━━━━━ Material shown

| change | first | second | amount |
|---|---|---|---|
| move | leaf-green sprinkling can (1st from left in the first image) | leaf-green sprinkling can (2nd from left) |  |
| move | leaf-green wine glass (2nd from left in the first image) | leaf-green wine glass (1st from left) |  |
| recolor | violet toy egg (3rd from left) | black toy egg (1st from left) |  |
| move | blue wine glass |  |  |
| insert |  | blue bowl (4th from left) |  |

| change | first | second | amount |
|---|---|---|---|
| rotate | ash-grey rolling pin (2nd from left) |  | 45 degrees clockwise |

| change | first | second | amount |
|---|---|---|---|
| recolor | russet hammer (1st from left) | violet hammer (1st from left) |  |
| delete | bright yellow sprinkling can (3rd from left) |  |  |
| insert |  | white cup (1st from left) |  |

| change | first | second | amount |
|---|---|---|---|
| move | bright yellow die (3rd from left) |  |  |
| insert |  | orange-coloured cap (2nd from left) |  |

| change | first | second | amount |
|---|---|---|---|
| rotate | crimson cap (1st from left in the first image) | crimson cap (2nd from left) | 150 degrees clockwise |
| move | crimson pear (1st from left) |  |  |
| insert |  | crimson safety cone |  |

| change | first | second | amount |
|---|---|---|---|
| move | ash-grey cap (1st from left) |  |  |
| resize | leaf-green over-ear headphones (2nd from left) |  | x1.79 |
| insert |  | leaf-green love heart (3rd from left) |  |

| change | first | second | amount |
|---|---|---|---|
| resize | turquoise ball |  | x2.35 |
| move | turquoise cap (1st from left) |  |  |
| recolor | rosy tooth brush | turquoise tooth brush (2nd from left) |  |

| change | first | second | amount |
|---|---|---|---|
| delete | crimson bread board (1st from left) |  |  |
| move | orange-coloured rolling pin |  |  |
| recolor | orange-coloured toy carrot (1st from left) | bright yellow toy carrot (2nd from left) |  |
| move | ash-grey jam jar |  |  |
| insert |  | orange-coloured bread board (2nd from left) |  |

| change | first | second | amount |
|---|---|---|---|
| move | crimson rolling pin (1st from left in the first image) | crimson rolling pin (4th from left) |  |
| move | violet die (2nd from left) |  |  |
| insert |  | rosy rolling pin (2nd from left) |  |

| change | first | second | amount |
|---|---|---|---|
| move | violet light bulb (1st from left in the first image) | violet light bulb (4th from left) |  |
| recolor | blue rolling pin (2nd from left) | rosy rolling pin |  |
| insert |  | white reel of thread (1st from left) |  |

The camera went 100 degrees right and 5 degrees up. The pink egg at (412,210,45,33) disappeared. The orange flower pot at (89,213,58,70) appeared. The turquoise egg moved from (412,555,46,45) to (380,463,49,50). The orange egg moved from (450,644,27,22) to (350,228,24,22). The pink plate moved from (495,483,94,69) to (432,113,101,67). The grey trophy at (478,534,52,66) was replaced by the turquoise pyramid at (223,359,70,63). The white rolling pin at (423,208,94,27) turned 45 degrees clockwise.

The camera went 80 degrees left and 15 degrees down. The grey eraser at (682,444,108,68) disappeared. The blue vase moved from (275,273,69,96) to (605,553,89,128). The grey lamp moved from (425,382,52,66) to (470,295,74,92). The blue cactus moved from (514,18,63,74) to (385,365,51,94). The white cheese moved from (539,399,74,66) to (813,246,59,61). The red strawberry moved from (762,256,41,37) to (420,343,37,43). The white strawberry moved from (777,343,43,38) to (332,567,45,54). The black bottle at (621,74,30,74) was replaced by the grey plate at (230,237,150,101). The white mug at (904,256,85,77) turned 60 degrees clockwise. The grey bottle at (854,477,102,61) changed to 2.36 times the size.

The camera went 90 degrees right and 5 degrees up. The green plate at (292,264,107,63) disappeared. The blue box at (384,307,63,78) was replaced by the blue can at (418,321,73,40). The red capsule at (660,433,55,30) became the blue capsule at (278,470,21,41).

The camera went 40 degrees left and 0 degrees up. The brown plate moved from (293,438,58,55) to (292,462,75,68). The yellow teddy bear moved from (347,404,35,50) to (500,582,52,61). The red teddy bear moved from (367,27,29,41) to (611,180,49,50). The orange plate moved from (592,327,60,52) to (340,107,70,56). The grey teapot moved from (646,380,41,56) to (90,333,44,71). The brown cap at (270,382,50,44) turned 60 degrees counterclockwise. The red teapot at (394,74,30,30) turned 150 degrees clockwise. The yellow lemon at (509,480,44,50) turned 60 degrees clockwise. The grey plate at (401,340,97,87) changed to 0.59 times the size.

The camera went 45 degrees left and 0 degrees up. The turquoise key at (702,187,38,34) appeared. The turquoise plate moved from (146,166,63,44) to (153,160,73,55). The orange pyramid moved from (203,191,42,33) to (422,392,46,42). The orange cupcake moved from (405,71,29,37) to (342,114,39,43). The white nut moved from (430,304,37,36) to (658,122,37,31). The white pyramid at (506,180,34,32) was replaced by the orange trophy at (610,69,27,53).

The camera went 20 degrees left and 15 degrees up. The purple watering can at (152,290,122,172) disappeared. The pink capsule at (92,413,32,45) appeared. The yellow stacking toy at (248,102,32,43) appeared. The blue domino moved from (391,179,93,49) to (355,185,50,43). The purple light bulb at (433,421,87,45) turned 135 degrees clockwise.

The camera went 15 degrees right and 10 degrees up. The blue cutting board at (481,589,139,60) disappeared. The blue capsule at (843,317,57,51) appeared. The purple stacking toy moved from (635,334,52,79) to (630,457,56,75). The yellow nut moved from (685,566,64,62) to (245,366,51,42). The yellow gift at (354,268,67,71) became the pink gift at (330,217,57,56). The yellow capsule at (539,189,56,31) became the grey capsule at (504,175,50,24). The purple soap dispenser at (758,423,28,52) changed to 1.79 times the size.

━━━━━━━━━━

▸ Exercise
All the records, from start to finish, are to be repeated exactly.

▸ Solution to the exercise
| change | first | second | amount |
|---|---|---|---|
| move | leaf-green sprinkling can (1st from left in the first image) | leaf-green sprinkling can (2nd from left) |  |
| move | leaf-green wine glass (2nd from left in the first image) | leaf-green wine glass (1st from left) |  |
| recolor | violet toy egg (3rd from left) | black toy egg (1st from left) |  |
| move | blue wine glass |  |  |
| insert |  | blue bowl (4th from left) |  |

| change | first | second | amount |
|---|---|---|---|
| rotate | ash-grey rolling pin (2nd from left) |  | 45 degrees clockwise |

| change | first | second | amount |
|---|---|---|---|
| recolor | russet hammer (1st from left) | violet hammer (1st from left) |  |
| delete | bright yellow sprinkling can (3rd from left) |  |  |
| insert |  | white cup (1st from left) |  |

| change | first | second | amount |
|---|---|---|---|
| move | bright yellow die (3rd from left) |  |  |
| insert |  | orange-coloured cap (2nd from left) |  |

| change | first | second | amount |
|---|---|---|---|
| rotate | crimson cap (1st from left in the first image) | crimson cap (2nd from left) | 150 degrees clockwise |
| move | crimson pear (1st from left) |  |  |
| insert |  | crimson safety cone |  |

| change | first | second | amount |
|---|---|---|---|
| move | ash-grey cap (1st from left) |  |  |
| resize | leaf-green over-ear headphones (2nd from left) |  | x1.79 |
| insert |  | leaf-green love heart (3rd from left) |  |

| change | first | second | amount |
|---|---|---|---|
| resize | turquoise ball |  | x2.35 |
| move | turquoise cap (1st from left) |  |  |
| recolor | rosy tooth brush | turquoise tooth brush (2nd from left) |  |

| change | first | second | amount |
|---|---|---|---|
| delete | crimson bread board (1st from left) |  |  |
| move | orange-coloured rolling pin |  |  |
| recolor | orange-coloured toy carrot (1st from left) | bright yellow toy carrot (2nd from left) |  |
| move | ash-grey jam jar |  |  |
| insert |  | orange-coloured bread board (2nd from left) |  |

| change | first | second | amount |
|---|---|---|---|
| move | crimson rolling pin (1st from left in the first image) | crimson rolling pin (4th from left) |  |
| move | violet die (2nd from left) |  |  |
| insert |  | rosy rolling pin (2nd from left) |  |

| change | first | second | amount |
|---|---|---|---|
| move | violet light bulb (1st from left in the first image) | violet light bulb (4th from left) |  |
| recolor | blue rolling pin (2nd from left) | rosy rolling pin |  |
| insert |  | white reel of thread (1st from left) |  |

The camera went 100 degrees right and 5 degrees up. The pink egg at (412,210,45,33) disappeared. The orange flower pot at (89,213,58,70) appeared. The turquoise egg moved from (412,555,46,45) to (380,463,49,50). The orange egg moved from (450,644,27,22) to (350,228,24,22). The pink plate moved from (495,483,94,69) to (432,113,101,67). The grey trophy at (478,534,52,66) was replaced by the turquoise pyramid at (223,359,70,63). The white rolling pin at (423,208,94,27) turned 45 degrees clockwise.

The camera went 80 degrees left and 15 degrees down. The grey eraser at (682,444,108,68) disappeared. The blue vase moved from (275,273,69,96) to (605,553,89,128). The grey lamp moved from (425,382,52,66) to (470,295,74,92). The blue cactus moved from (514,18,63,74) to (385,365,51,94). The white cheese moved from (539,399,74,66) to (813,246,59,61). The red strawberry moved from (762,256,41,37) to (420,343,37,43). The white strawberry moved from (777,343,43,38) to (332,567,45,54). The black bottle at (621,74,30,74) was replaced by the grey plate at (230,237,150,101). The white mug at (904,256,85,77) turned 60 degrees clockwise. The grey bottle at (854,477,102,61) changed to 2.36 times the size.

The camera went 90 degrees right and 5 degrees up. The green plate at (292,264,107,63) disappeared. The blue box at (384,307,63,78) was replaced by the blue can at (418,321,73,40). The red capsule at (660,433,55,30) became the blue capsule at (278,470,21,41).

The camera went 40 degrees left and 0 degrees up. The brown plate moved from (293,438,58,55) to (292,462,75,68). The yellow teddy bear moved from (347,404,35,50) to (500,582,52,61). The red teddy bear moved from (367,27,29,41) to (611,180,49,50). The orange plate moved from (592,327,60,52) to (340,107,70,56). The grey teapot moved from (646,380,41,56) to (90,333,44,71). The brown cap at (270,382,50,44) turned 60 degrees counterclockwise. The red teapot at (394,74,30,30) turned 150 degrees clockwise. The yellow lemon at (509,480,44,50) turned 60 degrees clockwise. The grey plate at (401,340,97,87) changed to 0.59 times the size.

The camera went 45 degrees left and 0 degrees up. The turquoise key at (702,187,38,34) appeared. The turquoise plate moved from (146,166,63,44) to (153,160,73,55). The orange pyramid moved from (203,191,42,33) to (422,392,46,42). The orange cupcake moved from (405,71,29,37) to (342,114,39,43). The white nut moved from (430,304,37,36) to (658,122,37,31). The white pyramid at (506,180,34,32) was replaced by the orange trophy at (610,69,27,53).

The camera went 20 degrees left and 15 degrees up. The purple watering can at (152,290,122,172) disappeared. The pink capsule at (92,413,32,45) appeared. The yellow stacking toy at (248,102,32,43) appeared. The blue domino moved from (391,179,93,49) to (355,185,50,43). The purple light bulb at (433,421,87,45) turned 135 degrees clockwise.

The camera went 15 degrees right and 10 degrees up. The blue cutting board at (481,589,139,60) disappeared. The blue capsule at (843,317,57,51) appeared. The purple stacking toy moved from (635,334,52,79) to (630,457,56,75). The yellow nut moved from (685,566,64,62) to (245,366,51,42). The yellow gift at (354,268,67,71) became the pink gift at (330,217,57,56). The yellow capsule at (539,189,56,31) became the grey capsule at (504,175,50,24). The purple soap dispenser at (758,423,28,52) changed to 1.79 times the size.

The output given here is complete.